## [Work item]
Check every line below for the string "TEMP", and copy the lines that contain it.

----

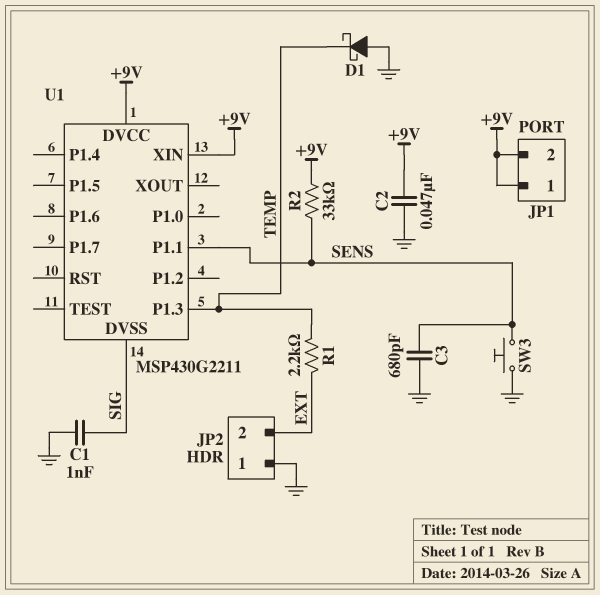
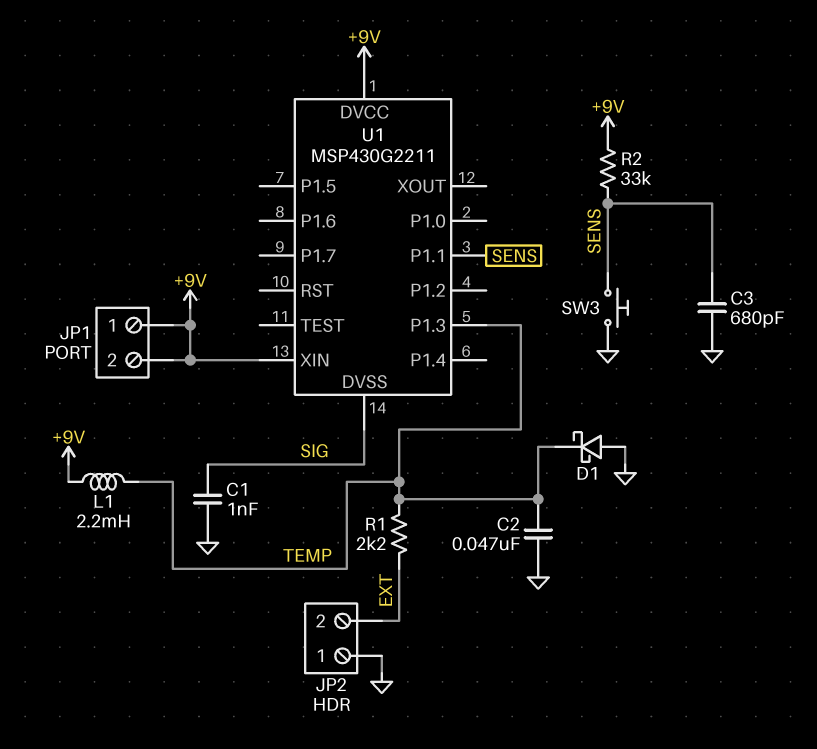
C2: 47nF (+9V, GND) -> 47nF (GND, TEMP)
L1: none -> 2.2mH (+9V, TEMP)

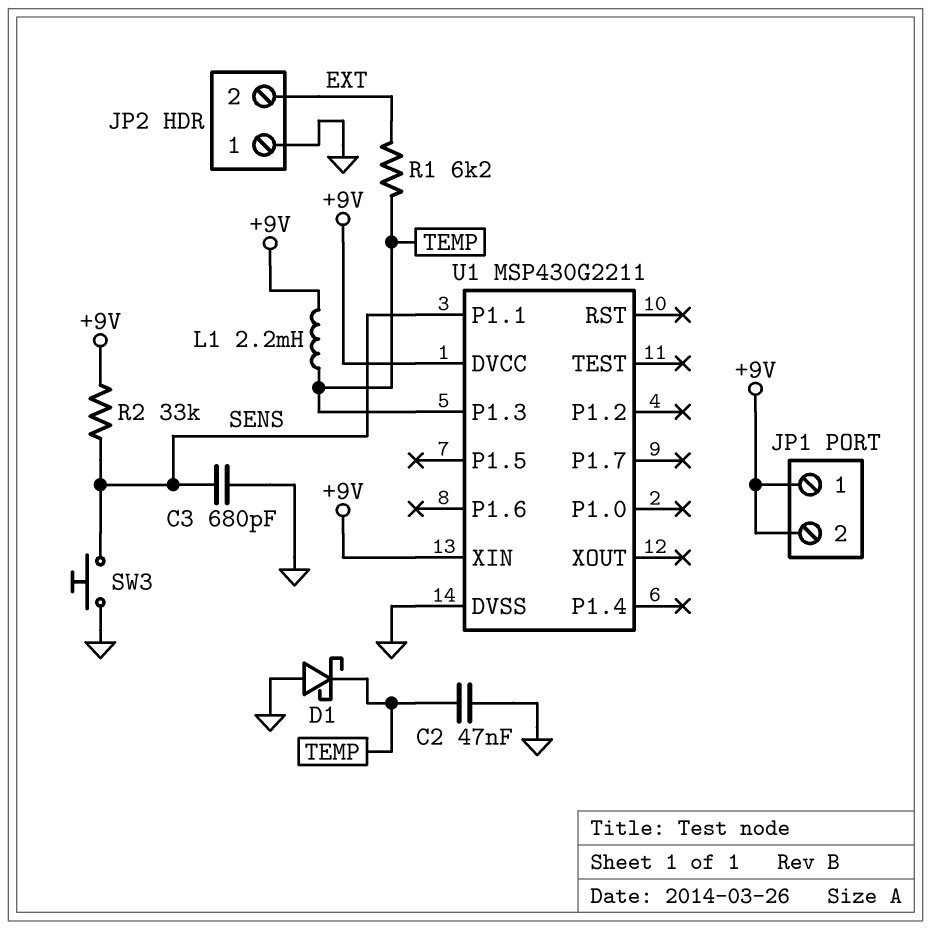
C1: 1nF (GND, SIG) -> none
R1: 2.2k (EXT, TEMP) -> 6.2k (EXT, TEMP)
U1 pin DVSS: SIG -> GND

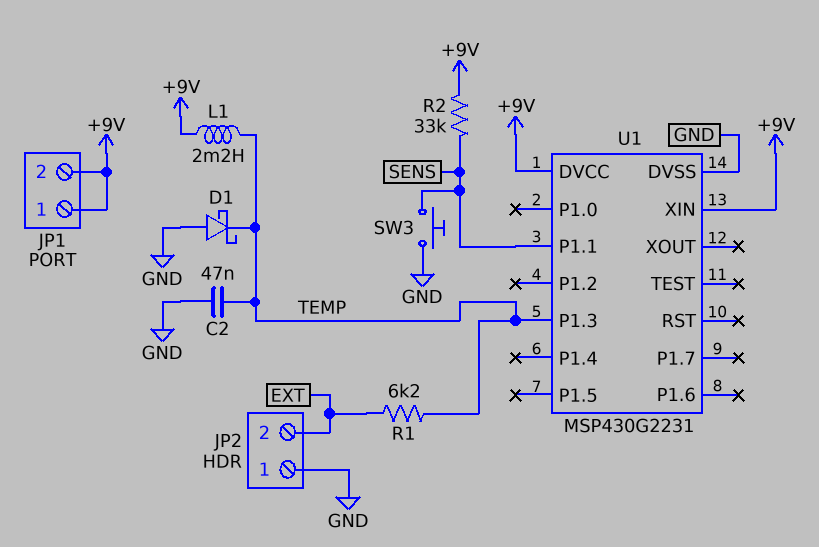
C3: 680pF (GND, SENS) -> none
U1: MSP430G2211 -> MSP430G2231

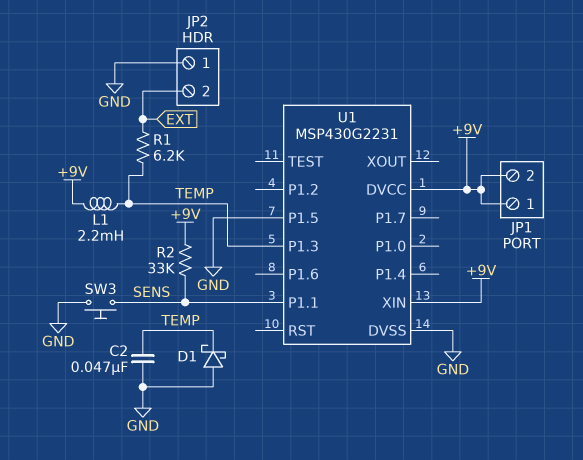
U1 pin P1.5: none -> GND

----

## [Response for this exercise]
C2: 47nF (+9V, GND) -> 47nF (GND, TEMP)
L1: none -> 2.2mH (+9V, TEMP)
R1: 2.2k (EXT, TEMP) -> 6.2k (EXT, TEMP)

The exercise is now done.